__Activity__
Find the line below with "white plate C4 level 1 -> none" and the line with "purple plate H2". Output them and the lines between, exactly, but not the pictures.

__Given entries__
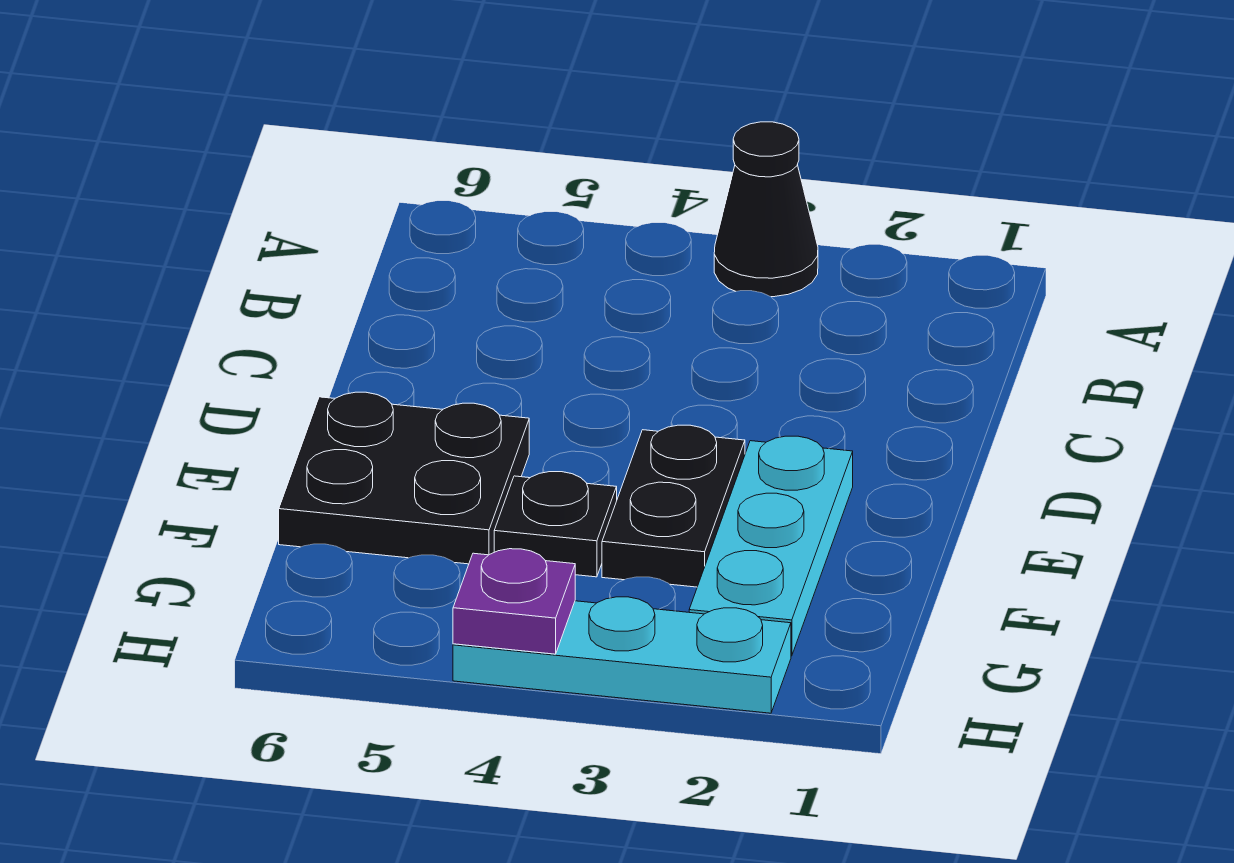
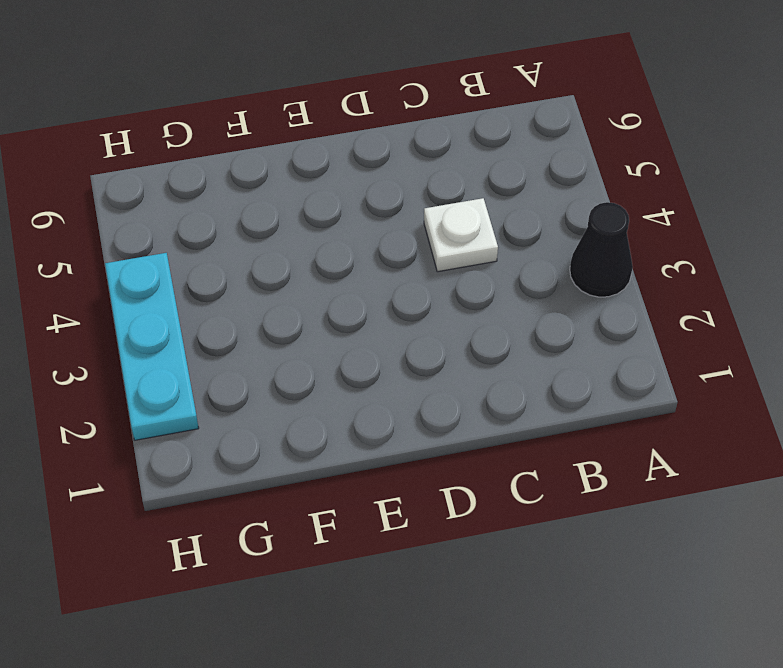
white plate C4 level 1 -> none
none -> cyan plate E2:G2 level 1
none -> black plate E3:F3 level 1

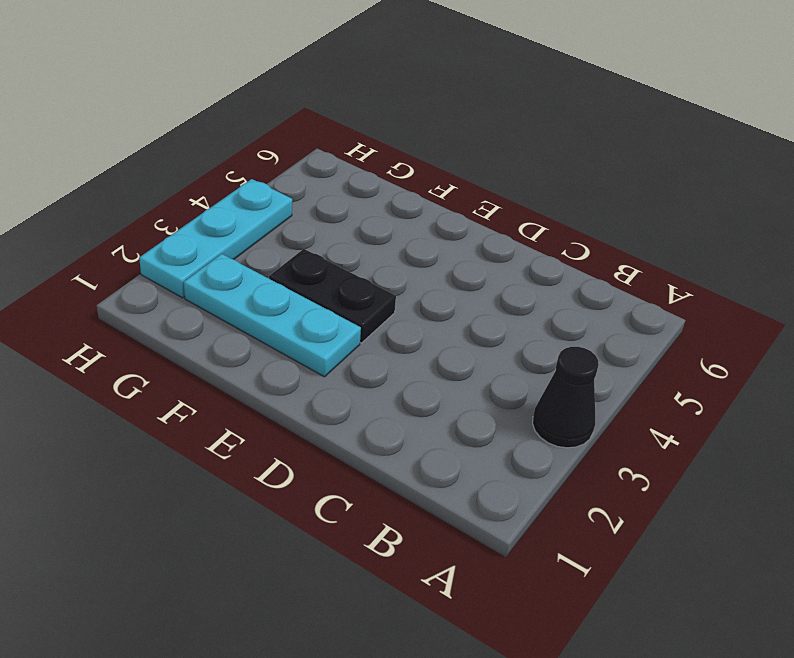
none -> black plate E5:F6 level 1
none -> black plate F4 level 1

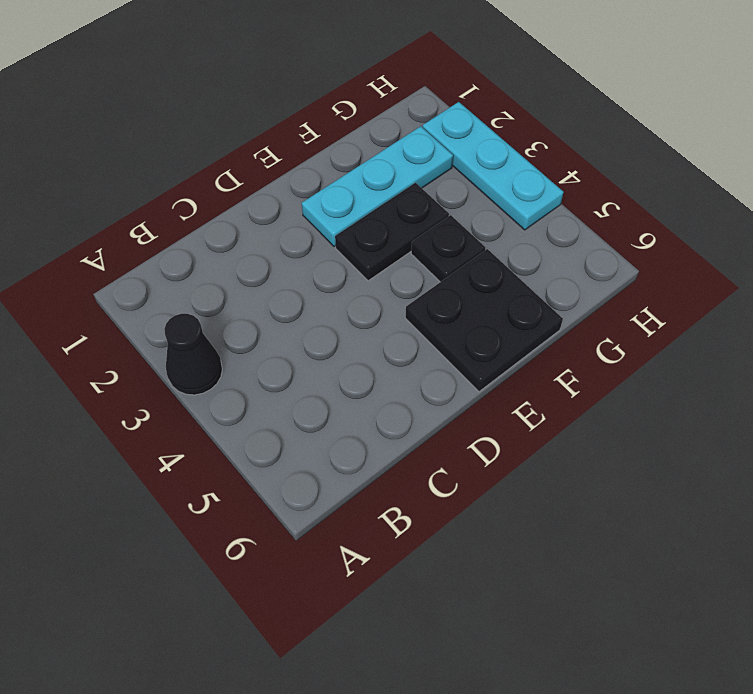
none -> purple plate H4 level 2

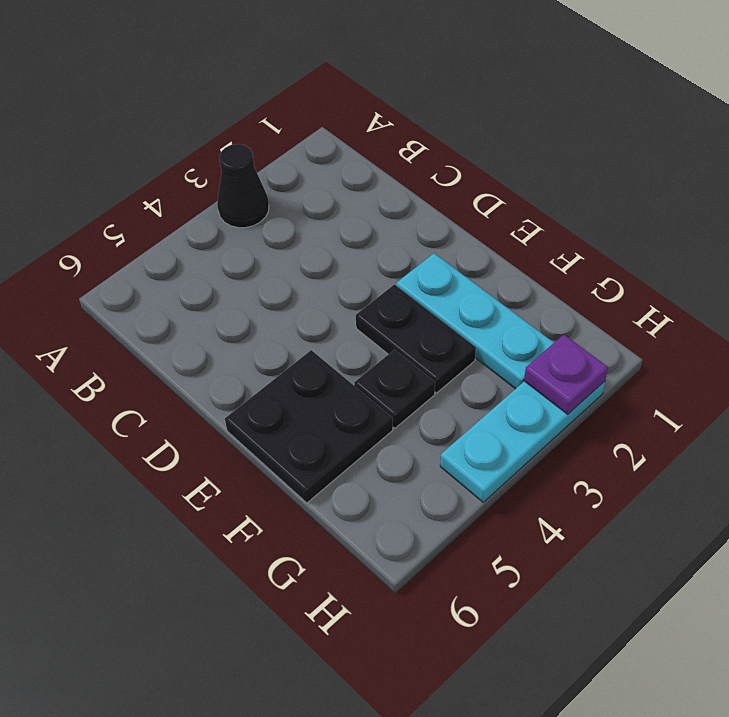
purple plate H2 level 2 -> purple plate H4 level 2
...
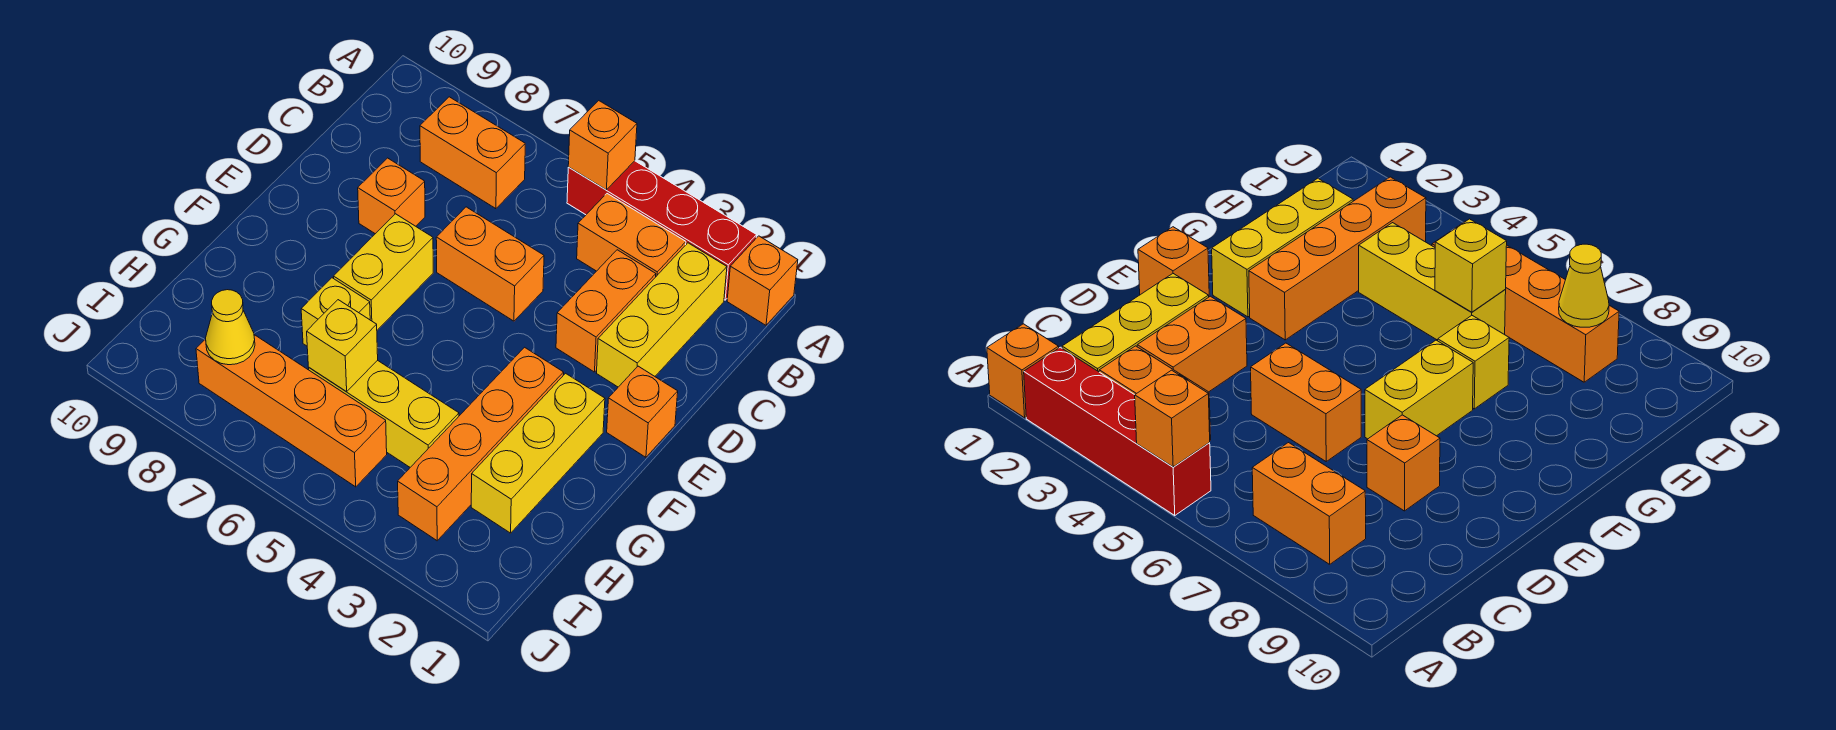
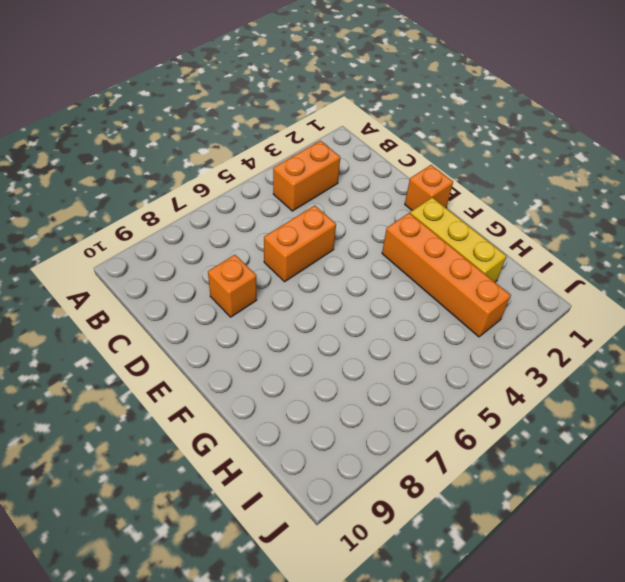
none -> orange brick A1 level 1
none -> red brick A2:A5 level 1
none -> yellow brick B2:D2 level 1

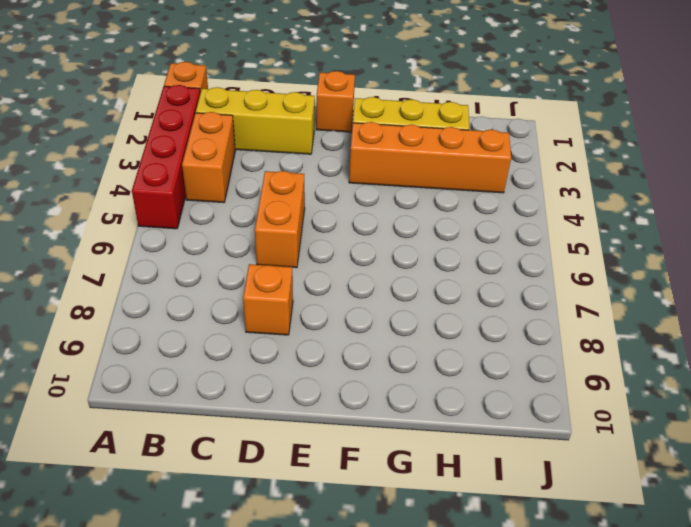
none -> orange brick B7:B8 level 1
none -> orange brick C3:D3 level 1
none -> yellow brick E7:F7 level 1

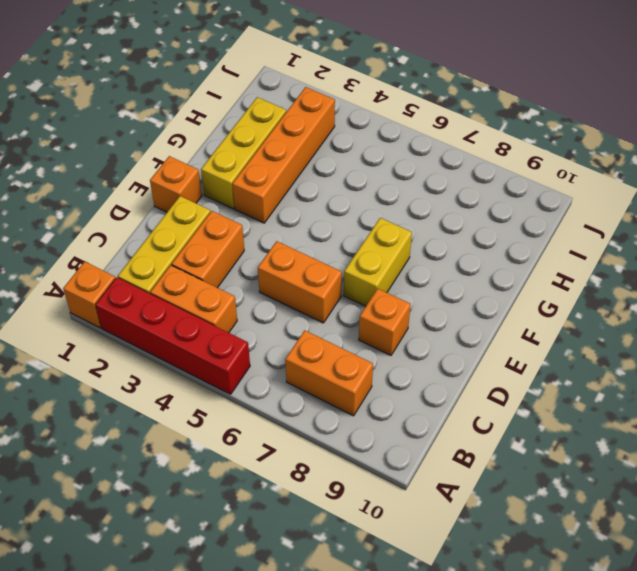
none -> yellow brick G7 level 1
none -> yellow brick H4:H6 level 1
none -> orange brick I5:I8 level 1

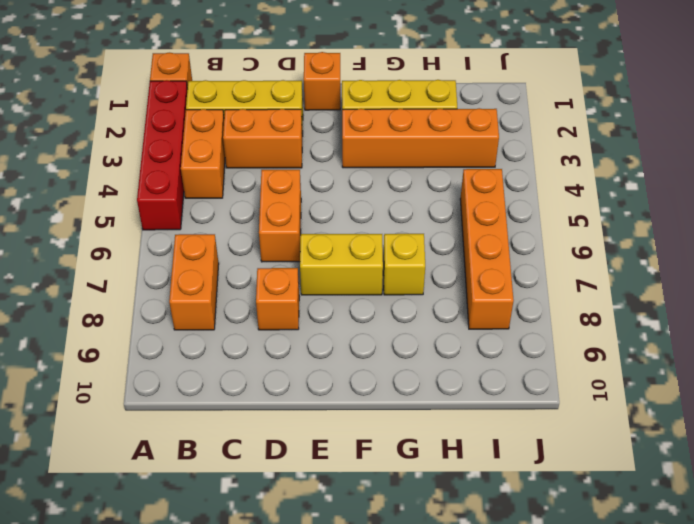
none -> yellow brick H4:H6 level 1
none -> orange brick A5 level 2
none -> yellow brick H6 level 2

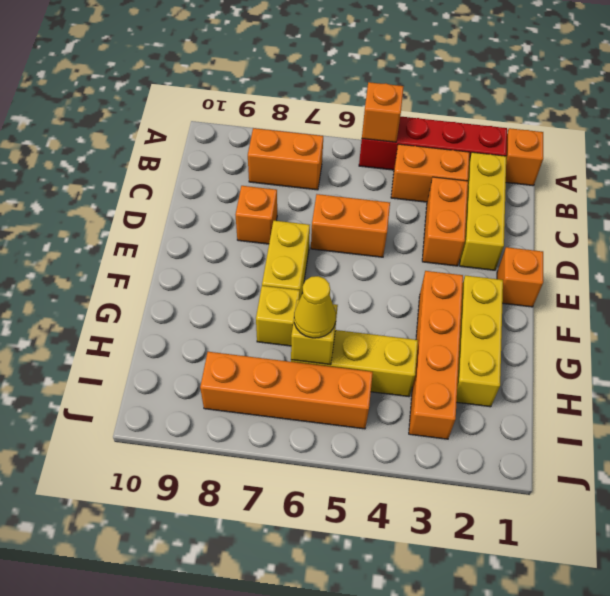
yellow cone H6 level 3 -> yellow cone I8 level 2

__Task result__
white plate C4 level 1 -> none
none -> cyan plate E2:G2 level 1
none -> black plate E3:F3 level 1

none -> black plate E5:F6 level 1
none -> black plate F4 level 1

none -> purple plate H4 level 2

purple plate H2 level 2 -> purple plate H4 level 2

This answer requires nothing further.